====== Data provided ======

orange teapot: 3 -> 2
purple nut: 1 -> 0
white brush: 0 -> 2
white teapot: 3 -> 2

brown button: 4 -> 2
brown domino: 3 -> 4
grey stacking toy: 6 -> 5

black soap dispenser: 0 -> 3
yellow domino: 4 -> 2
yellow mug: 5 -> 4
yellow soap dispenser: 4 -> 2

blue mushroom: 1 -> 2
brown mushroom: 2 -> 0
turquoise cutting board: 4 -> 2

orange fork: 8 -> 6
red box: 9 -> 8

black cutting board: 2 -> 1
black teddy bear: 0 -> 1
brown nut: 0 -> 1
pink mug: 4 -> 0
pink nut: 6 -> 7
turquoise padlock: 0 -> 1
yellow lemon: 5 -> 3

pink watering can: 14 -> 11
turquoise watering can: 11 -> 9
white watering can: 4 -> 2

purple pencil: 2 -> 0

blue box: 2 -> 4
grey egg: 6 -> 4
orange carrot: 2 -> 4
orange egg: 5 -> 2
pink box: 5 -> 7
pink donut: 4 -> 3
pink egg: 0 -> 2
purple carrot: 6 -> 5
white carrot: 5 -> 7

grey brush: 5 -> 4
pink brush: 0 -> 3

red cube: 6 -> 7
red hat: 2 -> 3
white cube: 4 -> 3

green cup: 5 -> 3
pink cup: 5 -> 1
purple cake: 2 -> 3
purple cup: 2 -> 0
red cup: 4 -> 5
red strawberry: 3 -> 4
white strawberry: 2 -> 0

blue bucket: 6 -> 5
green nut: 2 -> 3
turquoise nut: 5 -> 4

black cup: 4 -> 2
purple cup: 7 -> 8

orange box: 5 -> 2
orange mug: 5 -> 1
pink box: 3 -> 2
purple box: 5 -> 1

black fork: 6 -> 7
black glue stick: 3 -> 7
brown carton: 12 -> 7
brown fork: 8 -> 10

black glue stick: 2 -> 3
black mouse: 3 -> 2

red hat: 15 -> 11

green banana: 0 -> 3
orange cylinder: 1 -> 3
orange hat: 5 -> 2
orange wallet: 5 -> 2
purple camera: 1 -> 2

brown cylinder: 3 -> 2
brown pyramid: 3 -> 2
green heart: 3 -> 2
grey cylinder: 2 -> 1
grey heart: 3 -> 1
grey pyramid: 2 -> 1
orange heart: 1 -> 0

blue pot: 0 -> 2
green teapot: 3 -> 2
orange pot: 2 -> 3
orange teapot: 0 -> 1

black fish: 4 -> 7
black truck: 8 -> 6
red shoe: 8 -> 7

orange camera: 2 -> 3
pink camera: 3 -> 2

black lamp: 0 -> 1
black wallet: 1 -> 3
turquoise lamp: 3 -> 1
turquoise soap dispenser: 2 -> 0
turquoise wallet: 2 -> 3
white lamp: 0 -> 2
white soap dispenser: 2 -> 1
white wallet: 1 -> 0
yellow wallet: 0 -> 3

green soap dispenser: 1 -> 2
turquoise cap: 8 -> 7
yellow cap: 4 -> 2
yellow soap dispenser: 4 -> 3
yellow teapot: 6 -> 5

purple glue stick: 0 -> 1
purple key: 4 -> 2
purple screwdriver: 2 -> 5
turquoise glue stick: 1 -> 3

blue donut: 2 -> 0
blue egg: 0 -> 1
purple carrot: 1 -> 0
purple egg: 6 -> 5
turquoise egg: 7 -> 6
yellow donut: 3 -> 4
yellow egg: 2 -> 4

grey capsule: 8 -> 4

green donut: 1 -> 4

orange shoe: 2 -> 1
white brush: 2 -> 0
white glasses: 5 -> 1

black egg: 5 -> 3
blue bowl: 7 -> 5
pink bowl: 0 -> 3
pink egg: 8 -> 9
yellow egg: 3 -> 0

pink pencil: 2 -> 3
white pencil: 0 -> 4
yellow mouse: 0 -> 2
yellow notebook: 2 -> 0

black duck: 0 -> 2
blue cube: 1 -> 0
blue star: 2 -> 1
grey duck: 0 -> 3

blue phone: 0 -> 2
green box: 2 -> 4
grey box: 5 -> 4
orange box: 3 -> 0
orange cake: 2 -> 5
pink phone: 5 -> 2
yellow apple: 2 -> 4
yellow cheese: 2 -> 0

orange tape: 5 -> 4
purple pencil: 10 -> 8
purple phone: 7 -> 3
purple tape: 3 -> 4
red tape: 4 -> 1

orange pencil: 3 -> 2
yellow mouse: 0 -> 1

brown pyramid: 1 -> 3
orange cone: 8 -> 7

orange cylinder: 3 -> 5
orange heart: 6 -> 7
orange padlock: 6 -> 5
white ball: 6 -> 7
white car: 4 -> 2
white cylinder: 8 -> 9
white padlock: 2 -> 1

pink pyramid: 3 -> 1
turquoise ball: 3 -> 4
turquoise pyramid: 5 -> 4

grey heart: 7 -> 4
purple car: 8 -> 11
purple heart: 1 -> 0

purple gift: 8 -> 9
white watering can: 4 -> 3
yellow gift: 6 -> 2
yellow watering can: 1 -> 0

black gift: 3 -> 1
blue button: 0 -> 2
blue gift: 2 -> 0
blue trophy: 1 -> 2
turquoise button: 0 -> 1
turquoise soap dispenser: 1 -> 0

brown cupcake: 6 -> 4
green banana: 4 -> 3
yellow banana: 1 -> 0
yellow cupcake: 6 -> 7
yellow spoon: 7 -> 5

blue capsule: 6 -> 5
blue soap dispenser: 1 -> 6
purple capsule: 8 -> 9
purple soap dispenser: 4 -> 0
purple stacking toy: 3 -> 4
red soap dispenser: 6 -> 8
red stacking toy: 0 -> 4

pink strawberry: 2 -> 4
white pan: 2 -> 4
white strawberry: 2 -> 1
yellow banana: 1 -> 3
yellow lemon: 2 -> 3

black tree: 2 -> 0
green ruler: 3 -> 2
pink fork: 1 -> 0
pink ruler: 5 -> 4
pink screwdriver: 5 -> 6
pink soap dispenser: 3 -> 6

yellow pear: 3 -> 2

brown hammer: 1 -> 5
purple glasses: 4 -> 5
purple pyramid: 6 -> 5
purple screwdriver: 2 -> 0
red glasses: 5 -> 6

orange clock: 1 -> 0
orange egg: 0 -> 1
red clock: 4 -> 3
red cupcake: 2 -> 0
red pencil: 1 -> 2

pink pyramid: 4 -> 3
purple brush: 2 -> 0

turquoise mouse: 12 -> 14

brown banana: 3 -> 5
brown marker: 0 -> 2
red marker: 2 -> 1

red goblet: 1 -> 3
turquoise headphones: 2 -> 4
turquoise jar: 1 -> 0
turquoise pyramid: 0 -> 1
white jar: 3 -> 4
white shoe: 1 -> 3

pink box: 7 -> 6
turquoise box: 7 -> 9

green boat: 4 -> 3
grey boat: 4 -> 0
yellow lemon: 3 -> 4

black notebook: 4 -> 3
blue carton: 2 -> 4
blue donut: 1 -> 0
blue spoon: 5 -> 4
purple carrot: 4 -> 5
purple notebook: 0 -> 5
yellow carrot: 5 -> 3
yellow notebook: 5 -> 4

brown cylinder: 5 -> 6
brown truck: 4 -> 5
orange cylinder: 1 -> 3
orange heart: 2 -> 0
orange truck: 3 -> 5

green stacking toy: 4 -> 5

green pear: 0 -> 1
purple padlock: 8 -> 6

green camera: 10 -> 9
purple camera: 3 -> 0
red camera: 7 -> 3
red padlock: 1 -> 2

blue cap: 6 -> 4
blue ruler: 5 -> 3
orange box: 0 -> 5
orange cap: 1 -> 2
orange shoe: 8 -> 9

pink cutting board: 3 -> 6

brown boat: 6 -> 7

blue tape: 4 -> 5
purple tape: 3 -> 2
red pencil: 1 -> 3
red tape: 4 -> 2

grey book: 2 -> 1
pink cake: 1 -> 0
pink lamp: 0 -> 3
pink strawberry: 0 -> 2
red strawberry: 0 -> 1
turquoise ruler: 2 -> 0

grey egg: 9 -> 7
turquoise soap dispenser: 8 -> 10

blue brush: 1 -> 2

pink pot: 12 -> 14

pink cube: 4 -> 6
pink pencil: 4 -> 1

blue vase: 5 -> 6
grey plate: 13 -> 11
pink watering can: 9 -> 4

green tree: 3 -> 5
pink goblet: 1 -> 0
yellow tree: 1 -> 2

======

Exercise requirements = Both the first line of the records above and the line containing "purple camera: 1 -> 2" are to be transcribed exactly, together with every line between them, and nothing else.

Expected answer =
orange teapot: 3 -> 2
purple nut: 1 -> 0
white brush: 0 -> 2
white teapot: 3 -> 2

brown button: 4 -> 2
brown domino: 3 -> 4
grey stacking toy: 6 -> 5

black soap dispenser: 0 -> 3
yellow domino: 4 -> 2
yellow mug: 5 -> 4
yellow soap dispenser: 4 -> 2

blue mushroom: 1 -> 2
brown mushroom: 2 -> 0
turquoise cutting board: 4 -> 2

orange fork: 8 -> 6
red box: 9 -> 8

black cutting board: 2 -> 1
black teddy bear: 0 -> 1
brown nut: 0 -> 1
pink mug: 4 -> 0
pink nut: 6 -> 7
turquoise padlock: 0 -> 1
yellow lemon: 5 -> 3

pink watering can: 14 -> 11
turquoise watering can: 11 -> 9
white watering can: 4 -> 2

purple pencil: 2 -> 0

blue box: 2 -> 4
grey egg: 6 -> 4
orange carrot: 2 -> 4
orange egg: 5 -> 2
pink box: 5 -> 7
pink donut: 4 -> 3
pink egg: 0 -> 2
purple carrot: 6 -> 5
white carrot: 5 -> 7

grey brush: 5 -> 4
pink brush: 0 -> 3

red cube: 6 -> 7
red hat: 2 -> 3
white cube: 4 -> 3

green cup: 5 -> 3
pink cup: 5 -> 1
purple cake: 2 -> 3
purple cup: 2 -> 0
red cup: 4 -> 5
red strawberry: 3 -> 4
white strawberry: 2 -> 0

blue bucket: 6 -> 5
green nut: 2 -> 3
turquoise nut: 5 -> 4

black cup: 4 -> 2
purple cup: 7 -> 8

orange box: 5 -> 2
orange mug: 5 -> 1
pink box: 3 -> 2
purple box: 5 -> 1

black fork: 6 -> 7
black glue stick: 3 -> 7
brown carton: 12 -> 7
brown fork: 8 -> 10

black glue stick: 2 -> 3
black mouse: 3 -> 2

red hat: 15 -> 11

green banana: 0 -> 3
orange cylinder: 1 -> 3
orange hat: 5 -> 2
orange wallet: 5 -> 2
purple camera: 1 -> 2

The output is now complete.